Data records
------------------------------------------------

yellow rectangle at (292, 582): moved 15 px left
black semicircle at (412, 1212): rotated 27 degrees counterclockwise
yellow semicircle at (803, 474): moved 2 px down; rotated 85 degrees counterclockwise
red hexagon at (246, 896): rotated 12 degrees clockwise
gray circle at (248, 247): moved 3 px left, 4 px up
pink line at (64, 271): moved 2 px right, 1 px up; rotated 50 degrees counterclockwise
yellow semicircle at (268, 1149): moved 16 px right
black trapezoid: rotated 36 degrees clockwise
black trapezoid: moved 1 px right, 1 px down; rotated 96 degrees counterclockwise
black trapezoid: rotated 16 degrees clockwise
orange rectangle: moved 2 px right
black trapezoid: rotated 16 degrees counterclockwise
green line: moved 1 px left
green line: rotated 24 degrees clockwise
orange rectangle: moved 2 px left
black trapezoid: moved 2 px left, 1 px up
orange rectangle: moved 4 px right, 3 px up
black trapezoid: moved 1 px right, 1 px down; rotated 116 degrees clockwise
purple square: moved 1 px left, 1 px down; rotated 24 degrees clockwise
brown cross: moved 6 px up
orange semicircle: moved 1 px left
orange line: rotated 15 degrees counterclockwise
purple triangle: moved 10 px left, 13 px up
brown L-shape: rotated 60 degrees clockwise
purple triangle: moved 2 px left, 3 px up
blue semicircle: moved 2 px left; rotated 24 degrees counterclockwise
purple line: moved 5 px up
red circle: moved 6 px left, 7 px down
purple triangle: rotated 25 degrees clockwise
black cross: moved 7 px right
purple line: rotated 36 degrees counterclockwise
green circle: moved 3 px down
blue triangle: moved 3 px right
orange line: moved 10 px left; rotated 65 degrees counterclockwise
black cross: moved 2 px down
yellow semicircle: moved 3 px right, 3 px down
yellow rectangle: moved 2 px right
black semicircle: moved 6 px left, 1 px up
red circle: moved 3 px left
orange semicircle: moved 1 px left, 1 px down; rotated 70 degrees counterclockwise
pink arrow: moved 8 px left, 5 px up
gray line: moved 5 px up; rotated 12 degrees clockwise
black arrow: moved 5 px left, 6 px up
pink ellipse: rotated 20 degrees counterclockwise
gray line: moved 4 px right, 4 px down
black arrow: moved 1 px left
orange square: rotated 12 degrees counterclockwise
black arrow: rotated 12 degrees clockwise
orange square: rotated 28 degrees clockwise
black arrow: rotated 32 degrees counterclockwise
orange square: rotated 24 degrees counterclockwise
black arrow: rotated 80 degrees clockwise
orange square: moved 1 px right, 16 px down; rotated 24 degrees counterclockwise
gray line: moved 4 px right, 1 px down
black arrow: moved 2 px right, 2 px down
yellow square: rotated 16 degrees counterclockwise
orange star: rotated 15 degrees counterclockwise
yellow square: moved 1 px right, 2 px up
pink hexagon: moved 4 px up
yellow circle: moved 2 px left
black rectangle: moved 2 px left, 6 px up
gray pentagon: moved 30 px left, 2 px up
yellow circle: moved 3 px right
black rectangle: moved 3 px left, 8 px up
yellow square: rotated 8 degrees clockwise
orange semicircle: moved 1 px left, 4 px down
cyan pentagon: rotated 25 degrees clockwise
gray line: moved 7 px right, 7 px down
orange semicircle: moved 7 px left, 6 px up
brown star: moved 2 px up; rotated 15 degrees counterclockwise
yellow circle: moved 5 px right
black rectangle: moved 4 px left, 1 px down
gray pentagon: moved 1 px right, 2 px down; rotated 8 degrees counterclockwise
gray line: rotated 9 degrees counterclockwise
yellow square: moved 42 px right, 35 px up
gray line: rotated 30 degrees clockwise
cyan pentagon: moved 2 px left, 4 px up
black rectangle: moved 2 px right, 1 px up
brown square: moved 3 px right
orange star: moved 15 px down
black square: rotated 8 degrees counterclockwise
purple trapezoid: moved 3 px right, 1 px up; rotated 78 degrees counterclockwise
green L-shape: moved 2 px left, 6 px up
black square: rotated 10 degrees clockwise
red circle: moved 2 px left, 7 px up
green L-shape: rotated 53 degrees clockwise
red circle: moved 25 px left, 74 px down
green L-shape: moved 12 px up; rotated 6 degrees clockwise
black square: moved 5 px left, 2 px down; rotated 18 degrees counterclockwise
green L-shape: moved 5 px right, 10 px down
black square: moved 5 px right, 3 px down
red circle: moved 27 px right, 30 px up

------------------------------------------------

### What you have to do
Please copy every line of the data above word for word, changing nothing.

### Answer to this problem
yellow rectangle at (292, 582): moved 15 px left
black semicircle at (412, 1212): rotated 27 degrees counterclockwise
yellow semicircle at (803, 474): moved 2 px down; rotated 85 degrees counterclockwise
red hexagon at (246, 896): rotated 12 degrees clockwise
gray circle at (248, 247): moved 3 px left, 4 px up
pink line at (64, 271): moved 2 px right, 1 px up; rotated 50 degrees counterclockwise
yellow semicircle at (268, 1149): moved 16 px right
black trapezoid: rotated 36 degrees clockwise
black trapezoid: moved 1 px right, 1 px down; rotated 96 degrees counterclockwise
black trapezoid: rotated 16 degrees clockwise
orange rectangle: moved 2 px right
black trapezoid: rotated 16 degrees counterclockwise
green line: moved 1 px left
green line: rotated 24 degrees clockwise
orange rectangle: moved 2 px left
black trapezoid: moved 2 px left, 1 px up
orange rectangle: moved 4 px right, 3 px up
black trapezoid: moved 1 px right, 1 px down; rotated 116 degrees clockwise
purple square: moved 1 px left, 1 px down; rotated 24 degrees clockwise
brown cross: moved 6 px up
orange semicircle: moved 1 px left
orange line: rotated 15 degrees counterclockwise
purple triangle: moved 10 px left, 13 px up
brown L-shape: rotated 60 degrees clockwise
purple triangle: moved 2 px left, 3 px up
blue semicircle: moved 2 px left; rotated 24 degrees counterclockwise
purple line: moved 5 px up
red circle: moved 6 px left, 7 px down
purple triangle: rotated 25 degrees clockwise
black cross: moved 7 px right
purple line: rotated 36 degrees counterclockwise
green circle: moved 3 px down
blue triangle: moved 3 px right
orange line: moved 10 px left; rotated 65 degrees counterclockwise
black cross: moved 2 px down
yellow semicircle: moved 3 px right, 3 px down
yellow rectangle: moved 2 px right
black semicircle: moved 6 px left, 1 px up
red circle: moved 3 px left
orange semicircle: moved 1 px left, 1 px down; rotated 70 degrees counterclockwise
pink arrow: moved 8 px left, 5 px up
gray line: moved 5 px up; rotated 12 degrees clockwise
black arrow: moved 5 px left, 6 px up
pink ellipse: rotated 20 degrees counterclockwise
gray line: moved 4 px right, 4 px down
black arrow: moved 1 px left
orange square: rotated 12 degrees counterclockwise
black arrow: rotated 12 degrees clockwise
orange square: rotated 28 degrees clockwise
black arrow: rotated 32 degrees counterclockwise
orange square: rotated 24 degrees counterclockwise
black arrow: rotated 80 degrees clockwise
orange square: moved 1 px right, 16 px down; rotated 24 degrees counterclockwise
gray line: moved 4 px right, 1 px down
black arrow: moved 2 px right, 2 px down
yellow square: rotated 16 degrees counterclockwise
orange star: rotated 15 degrees counterclockwise
yellow square: moved 1 px right, 2 px up
pink hexagon: moved 4 px up
yellow circle: moved 2 px left
black rectangle: moved 2 px left, 6 px up
gray pentagon: moved 30 px left, 2 px up
yellow circle: moved 3 px right
black rectangle: moved 3 px left, 8 px up
yellow square: rotated 8 degrees clockwise
orange semicircle: moved 1 px left, 4 px down
cyan pentagon: rotated 25 degrees clockwise
gray line: moved 7 px right, 7 px down
orange semicircle: moved 7 px left, 6 px up
brown star: moved 2 px up; rotated 15 degrees counterclockwise
yellow circle: moved 5 px right
black rectangle: moved 4 px left, 1 px down
gray pentagon: moved 1 px right, 2 px down; rotated 8 degrees counterclockwise
gray line: rotated 9 degrees counterclockwise
yellow square: moved 42 px right, 35 px up
gray line: rotated 30 degrees clockwise
cyan pentagon: moved 2 px left, 4 px up
black rectangle: moved 2 px right, 1 px up
brown square: moved 3 px right
orange star: moved 15 px down
black square: rotated 8 degrees counterclockwise
purple trapezoid: moved 3 px right, 1 px up; rotated 78 degrees counterclockwise
green L-shape: moved 2 px left, 6 px up
black square: rotated 10 degrees clockwise
red circle: moved 2 px left, 7 px up
green L-shape: rotated 53 degrees clockwise
red circle: moved 25 px left, 74 px down
green L-shape: moved 12 px up; rotated 6 degrees clockwise
black square: moved 5 px left, 2 px down; rotated 18 degrees counterclockwise
green L-shape: moved 5 px right, 10 px down
black square: moved 5 px right, 3 px down
red circle: moved 27 px right, 30 px up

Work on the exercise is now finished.